[Change detection data]
-------

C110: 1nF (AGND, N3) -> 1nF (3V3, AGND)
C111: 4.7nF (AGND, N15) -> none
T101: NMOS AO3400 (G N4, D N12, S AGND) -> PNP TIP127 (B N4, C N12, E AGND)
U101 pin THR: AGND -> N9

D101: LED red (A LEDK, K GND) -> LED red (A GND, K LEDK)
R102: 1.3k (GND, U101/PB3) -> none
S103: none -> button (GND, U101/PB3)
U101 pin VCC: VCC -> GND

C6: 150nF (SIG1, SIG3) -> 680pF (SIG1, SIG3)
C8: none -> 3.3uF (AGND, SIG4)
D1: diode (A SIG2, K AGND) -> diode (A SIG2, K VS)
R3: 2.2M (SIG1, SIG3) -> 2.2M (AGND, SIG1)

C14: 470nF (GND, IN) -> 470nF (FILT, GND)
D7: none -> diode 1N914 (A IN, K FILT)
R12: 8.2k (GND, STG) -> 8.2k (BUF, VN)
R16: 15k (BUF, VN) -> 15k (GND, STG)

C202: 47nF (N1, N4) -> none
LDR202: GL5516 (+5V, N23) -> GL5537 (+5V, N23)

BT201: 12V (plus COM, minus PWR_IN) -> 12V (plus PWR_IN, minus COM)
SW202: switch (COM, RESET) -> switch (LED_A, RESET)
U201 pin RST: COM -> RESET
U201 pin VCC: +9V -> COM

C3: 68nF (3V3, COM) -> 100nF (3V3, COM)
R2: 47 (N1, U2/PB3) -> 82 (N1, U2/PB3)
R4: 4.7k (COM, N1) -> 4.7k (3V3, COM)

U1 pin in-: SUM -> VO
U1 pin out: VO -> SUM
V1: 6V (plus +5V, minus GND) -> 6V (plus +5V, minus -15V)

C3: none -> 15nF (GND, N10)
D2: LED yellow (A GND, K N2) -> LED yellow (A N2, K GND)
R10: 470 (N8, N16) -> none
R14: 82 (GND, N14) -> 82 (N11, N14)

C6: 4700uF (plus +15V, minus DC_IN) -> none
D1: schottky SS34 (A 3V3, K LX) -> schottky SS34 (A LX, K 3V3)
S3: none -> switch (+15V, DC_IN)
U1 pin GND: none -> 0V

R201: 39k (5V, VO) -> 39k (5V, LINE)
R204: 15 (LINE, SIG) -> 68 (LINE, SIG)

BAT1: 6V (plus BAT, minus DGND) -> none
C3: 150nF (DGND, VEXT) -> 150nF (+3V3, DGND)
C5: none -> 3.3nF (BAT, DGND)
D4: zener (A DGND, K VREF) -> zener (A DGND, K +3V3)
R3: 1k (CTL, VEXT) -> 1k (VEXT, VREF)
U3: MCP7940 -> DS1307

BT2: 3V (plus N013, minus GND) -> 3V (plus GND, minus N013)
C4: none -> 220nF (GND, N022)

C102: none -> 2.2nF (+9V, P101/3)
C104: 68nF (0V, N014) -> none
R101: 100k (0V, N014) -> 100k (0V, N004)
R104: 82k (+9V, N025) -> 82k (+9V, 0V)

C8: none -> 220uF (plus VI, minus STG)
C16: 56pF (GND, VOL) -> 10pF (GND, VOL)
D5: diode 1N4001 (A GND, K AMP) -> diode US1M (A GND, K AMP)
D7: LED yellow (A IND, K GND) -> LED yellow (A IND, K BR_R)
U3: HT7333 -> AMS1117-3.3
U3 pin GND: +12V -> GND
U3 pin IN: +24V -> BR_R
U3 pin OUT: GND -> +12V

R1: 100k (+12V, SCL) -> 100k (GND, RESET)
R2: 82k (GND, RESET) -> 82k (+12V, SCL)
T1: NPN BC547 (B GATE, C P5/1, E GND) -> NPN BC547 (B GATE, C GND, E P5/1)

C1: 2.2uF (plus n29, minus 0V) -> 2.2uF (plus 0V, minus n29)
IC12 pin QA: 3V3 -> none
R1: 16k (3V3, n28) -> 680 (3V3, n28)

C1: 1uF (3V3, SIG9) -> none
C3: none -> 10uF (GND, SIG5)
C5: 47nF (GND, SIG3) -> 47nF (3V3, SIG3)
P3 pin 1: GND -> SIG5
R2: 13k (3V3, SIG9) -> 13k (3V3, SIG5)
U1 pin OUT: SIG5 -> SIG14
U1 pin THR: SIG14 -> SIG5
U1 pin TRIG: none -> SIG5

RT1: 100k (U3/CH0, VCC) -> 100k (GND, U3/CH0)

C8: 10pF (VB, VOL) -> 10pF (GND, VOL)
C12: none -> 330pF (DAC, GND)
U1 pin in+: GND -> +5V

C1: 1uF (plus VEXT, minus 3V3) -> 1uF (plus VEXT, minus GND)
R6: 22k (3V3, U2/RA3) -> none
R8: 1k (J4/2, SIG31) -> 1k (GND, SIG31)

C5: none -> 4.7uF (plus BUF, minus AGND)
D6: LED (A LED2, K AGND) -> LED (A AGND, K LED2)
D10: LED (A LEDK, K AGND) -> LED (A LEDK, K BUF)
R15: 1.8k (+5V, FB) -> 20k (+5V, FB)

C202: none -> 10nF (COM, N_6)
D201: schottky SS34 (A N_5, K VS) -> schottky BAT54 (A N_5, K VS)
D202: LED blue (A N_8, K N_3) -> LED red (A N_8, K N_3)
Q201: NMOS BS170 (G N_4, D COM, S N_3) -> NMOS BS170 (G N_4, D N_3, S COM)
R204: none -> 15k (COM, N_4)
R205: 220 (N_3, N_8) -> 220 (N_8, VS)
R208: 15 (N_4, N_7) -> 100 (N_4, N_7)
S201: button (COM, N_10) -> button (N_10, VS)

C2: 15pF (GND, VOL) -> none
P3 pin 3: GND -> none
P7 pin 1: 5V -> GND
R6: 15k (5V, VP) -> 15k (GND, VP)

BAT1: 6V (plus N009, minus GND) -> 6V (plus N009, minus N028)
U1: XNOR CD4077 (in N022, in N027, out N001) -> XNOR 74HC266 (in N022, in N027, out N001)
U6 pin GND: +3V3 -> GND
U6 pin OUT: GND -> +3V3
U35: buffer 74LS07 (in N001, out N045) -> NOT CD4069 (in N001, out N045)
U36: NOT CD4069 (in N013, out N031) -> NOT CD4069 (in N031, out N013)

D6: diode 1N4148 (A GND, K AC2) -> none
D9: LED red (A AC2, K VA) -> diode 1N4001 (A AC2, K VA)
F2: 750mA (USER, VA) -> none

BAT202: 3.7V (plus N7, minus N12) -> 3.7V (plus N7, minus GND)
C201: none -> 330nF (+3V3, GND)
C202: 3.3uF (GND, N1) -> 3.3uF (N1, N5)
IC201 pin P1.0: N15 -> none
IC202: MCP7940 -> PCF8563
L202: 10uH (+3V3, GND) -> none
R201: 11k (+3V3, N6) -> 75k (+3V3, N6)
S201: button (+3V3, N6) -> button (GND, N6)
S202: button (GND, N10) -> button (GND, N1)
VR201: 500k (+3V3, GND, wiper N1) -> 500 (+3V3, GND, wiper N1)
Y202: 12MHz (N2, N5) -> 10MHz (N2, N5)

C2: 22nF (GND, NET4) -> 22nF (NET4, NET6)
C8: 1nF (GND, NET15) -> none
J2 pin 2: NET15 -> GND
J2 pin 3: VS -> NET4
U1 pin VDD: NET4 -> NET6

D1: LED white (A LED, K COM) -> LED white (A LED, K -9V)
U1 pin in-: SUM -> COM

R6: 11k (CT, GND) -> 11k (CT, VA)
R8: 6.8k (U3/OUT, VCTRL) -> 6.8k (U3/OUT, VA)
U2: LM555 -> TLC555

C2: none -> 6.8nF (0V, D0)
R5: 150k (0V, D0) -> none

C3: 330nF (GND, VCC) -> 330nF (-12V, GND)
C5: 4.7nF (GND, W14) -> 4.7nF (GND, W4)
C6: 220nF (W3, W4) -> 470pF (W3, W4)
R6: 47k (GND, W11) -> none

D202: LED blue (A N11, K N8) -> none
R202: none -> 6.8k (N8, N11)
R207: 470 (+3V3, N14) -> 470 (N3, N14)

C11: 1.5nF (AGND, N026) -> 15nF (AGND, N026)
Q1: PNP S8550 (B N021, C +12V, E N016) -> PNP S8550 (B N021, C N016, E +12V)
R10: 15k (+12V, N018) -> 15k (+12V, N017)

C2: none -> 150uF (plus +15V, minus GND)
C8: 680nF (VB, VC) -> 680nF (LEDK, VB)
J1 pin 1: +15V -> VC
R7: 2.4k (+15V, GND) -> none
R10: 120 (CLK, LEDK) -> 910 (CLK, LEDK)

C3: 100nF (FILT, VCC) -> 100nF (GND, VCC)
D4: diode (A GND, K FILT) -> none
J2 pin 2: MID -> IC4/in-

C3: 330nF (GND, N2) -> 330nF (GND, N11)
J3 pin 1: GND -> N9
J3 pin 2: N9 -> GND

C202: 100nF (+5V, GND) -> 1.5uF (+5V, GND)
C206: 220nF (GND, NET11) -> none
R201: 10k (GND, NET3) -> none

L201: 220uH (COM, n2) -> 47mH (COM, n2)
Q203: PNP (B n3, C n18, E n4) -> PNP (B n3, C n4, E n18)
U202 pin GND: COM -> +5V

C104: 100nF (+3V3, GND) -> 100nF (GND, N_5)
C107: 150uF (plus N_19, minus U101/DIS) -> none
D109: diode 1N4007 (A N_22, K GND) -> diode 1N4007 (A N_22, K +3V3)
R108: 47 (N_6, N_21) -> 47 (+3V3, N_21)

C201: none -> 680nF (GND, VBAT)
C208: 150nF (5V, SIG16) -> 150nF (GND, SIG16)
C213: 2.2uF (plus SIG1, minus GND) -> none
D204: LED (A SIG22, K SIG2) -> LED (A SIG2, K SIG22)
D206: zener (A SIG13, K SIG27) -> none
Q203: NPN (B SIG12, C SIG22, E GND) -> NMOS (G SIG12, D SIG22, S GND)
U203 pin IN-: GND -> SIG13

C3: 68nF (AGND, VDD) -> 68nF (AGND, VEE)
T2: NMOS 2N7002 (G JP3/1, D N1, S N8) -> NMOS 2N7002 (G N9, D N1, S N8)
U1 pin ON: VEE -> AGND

-------

In the records above, the line with "C5: none -> 4.7uF (plus BUF, minus AGND)" marks the start and the line with "R205: 220 (N_3, N_8) -> 220 (N_8, VS)" marks the end; copy that stretch exactly, both lines included, and nothing else.

C5: none -> 4.7uF (plus BUF, minus AGND)
D6: LED (A LED2, K AGND) -> LED (A AGND, K LED2)
D10: LED (A LEDK, K AGND) -> LED (A LEDK, K BUF)
R15: 1.8k (+5V, FB) -> 20k (+5V, FB)

C202: none -> 10nF (COM, N_6)
D201: schottky SS34 (A N_5, K VS) -> schottky BAT54 (A N_5, K VS)
D202: LED blue (A N_8, K N_3) -> LED red (A N_8, K N_3)
Q201: NMOS BS170 (G N_4, D COM, S N_3) -> NMOS BS170 (G N_4, D N_3, S COM)
R204: none -> 15k (COM, N_4)
R205: 220 (N_3, N_8) -> 220 (N_8, VS)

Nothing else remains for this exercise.